- **Scene image comparisons**:
########

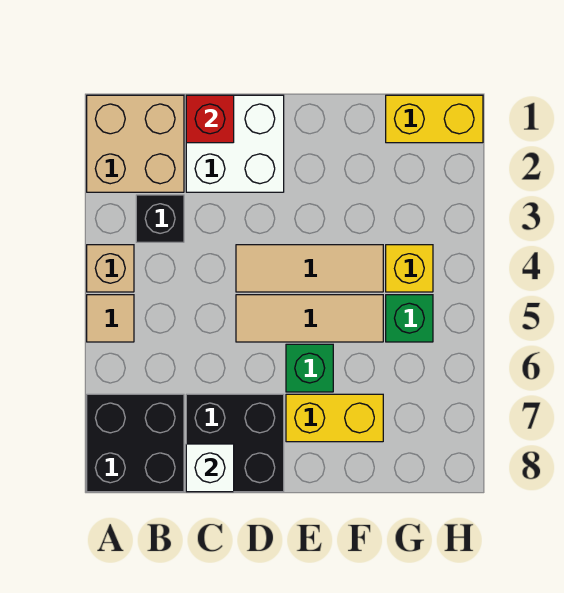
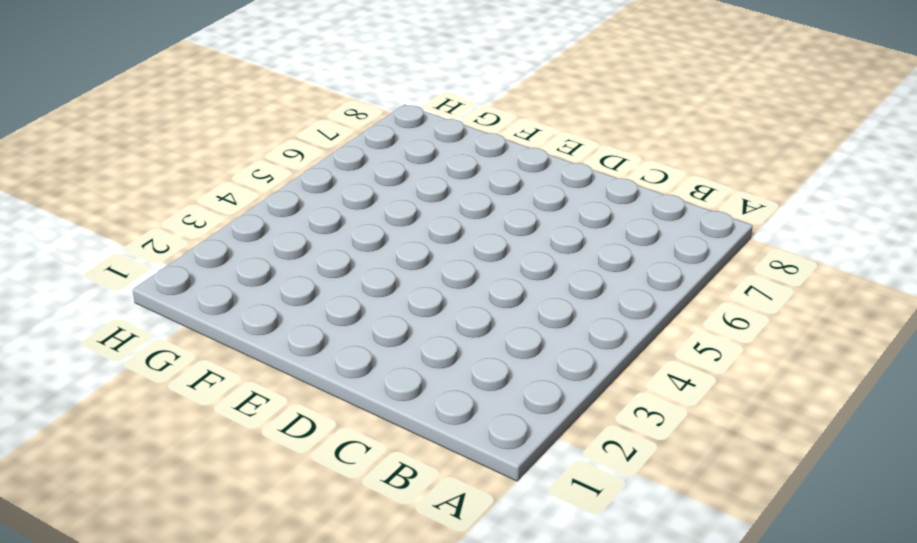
none -> tan brick A1:B2 level 1
none -> tan brick A4 level 1
none -> tan tile A5 level 1

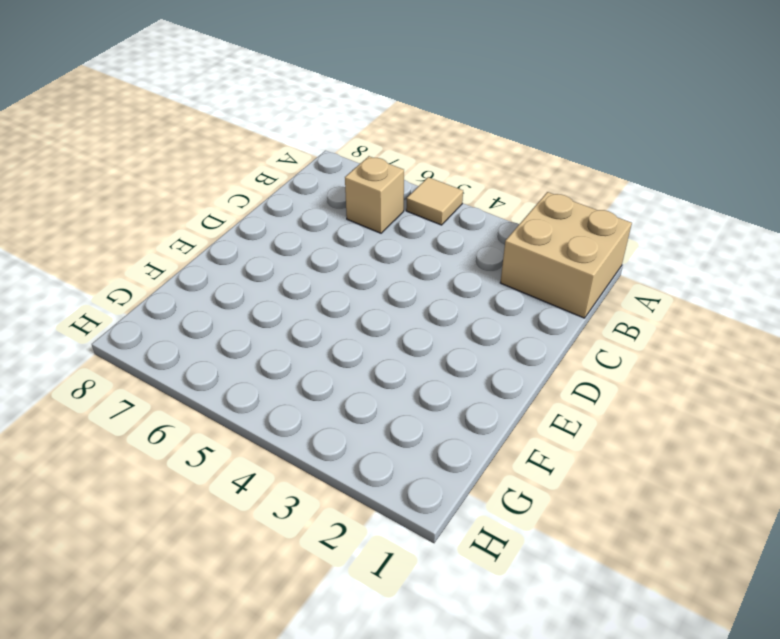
tan brick B6 level 1 -> tan brick A4 level 1
none -> black brick A7:B8 level 1
none -> black brick B3 level 1
none -> white brick C1:D2 level 1

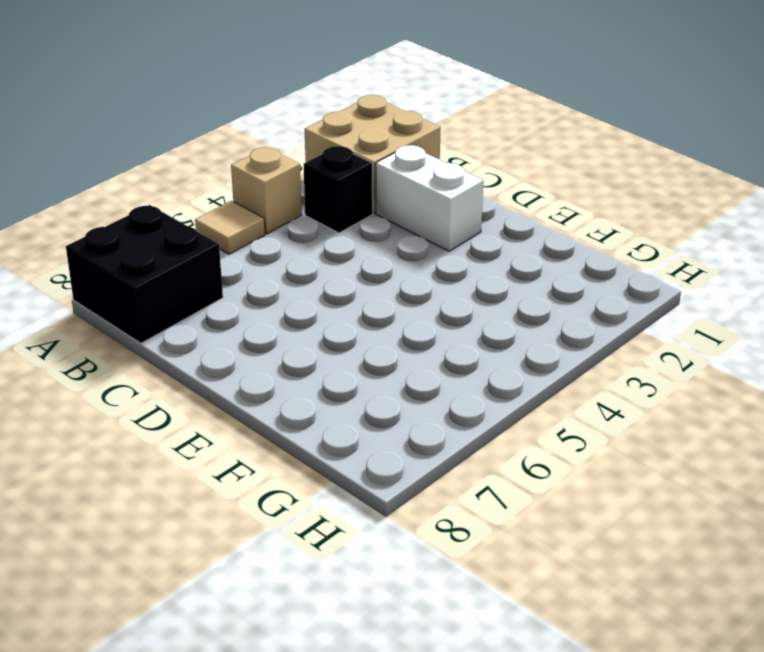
white brick C2:D2 level 1 -> white brick C1:D2 level 1
none -> black brick C7:D8 level 1
none -> tan tile D4:F4 level 1
none -> tan tile D5:F5 level 1

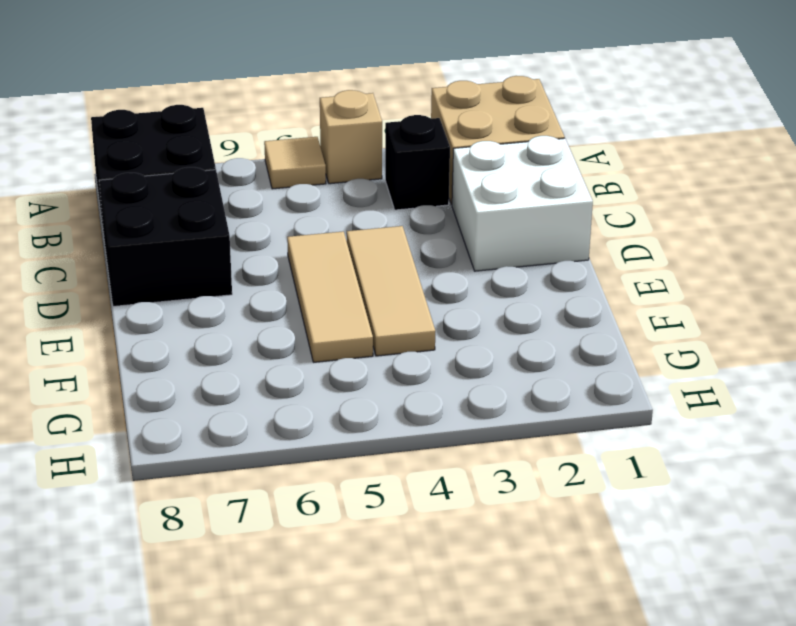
none -> green brick E6 level 1
none -> yellow brick E7:F7 level 1
none -> yellow brick G1:H1 level 1

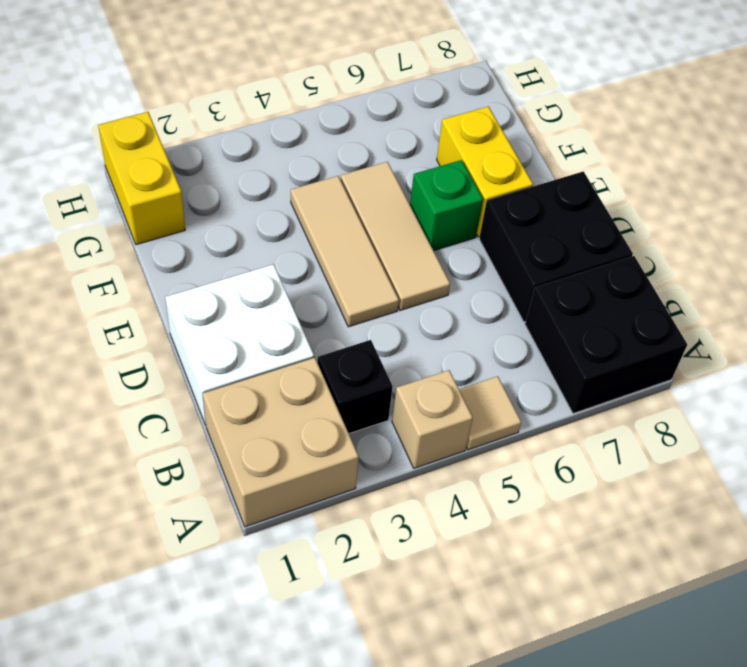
none -> yellow brick G4 level 1
none -> green brick G5 level 1
none -> red brick C1 level 2

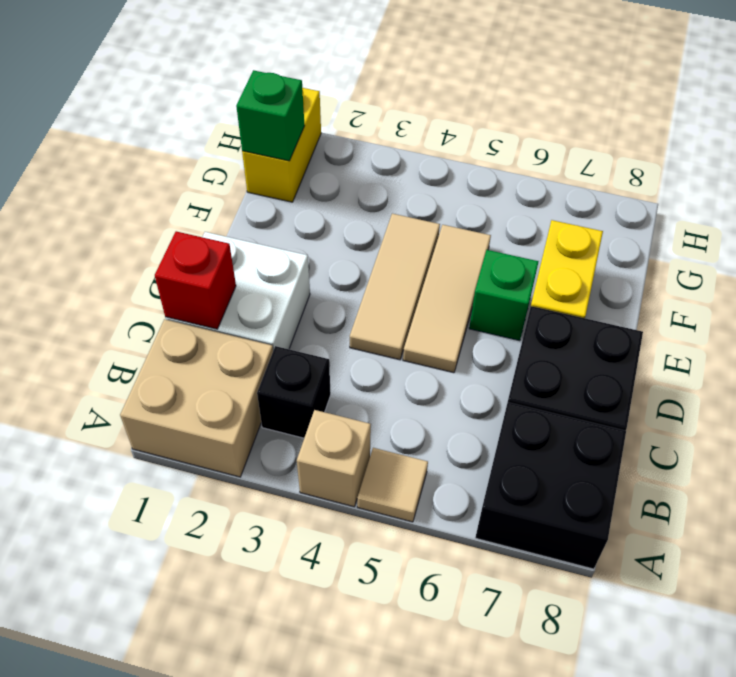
green brick G1 level 2 -> green brick G5 level 1
none -> yellow brick G4 level 1
none -> white brick C8 level 2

########

- **Your assignment**:
Starting at the line that holds "none -> black brick B3 level 1", retype every line through the end of the data, both ends included. Pictures stay out of the copy.

- **Completed exercise**:
none -> black brick B3 level 1
none -> white brick C1:D2 level 1

white brick C2:D2 level 1 -> white brick C1:D2 level 1
none -> black brick C7:D8 level 1
none -> tan tile D4:F4 level 1
none -> tan tile D5:F5 level 1

none -> green brick E6 level 1
none -> yellow brick E7:F7 level 1
none -> yellow brick G1:H1 level 1

none -> yellow brick G4 level 1
none -> green brick G5 level 1
none -> red brick C1 level 2

green brick G1 level 2 -> green brick G5 level 1
none -> yellow brick G4 level 1
none -> white brick C8 level 2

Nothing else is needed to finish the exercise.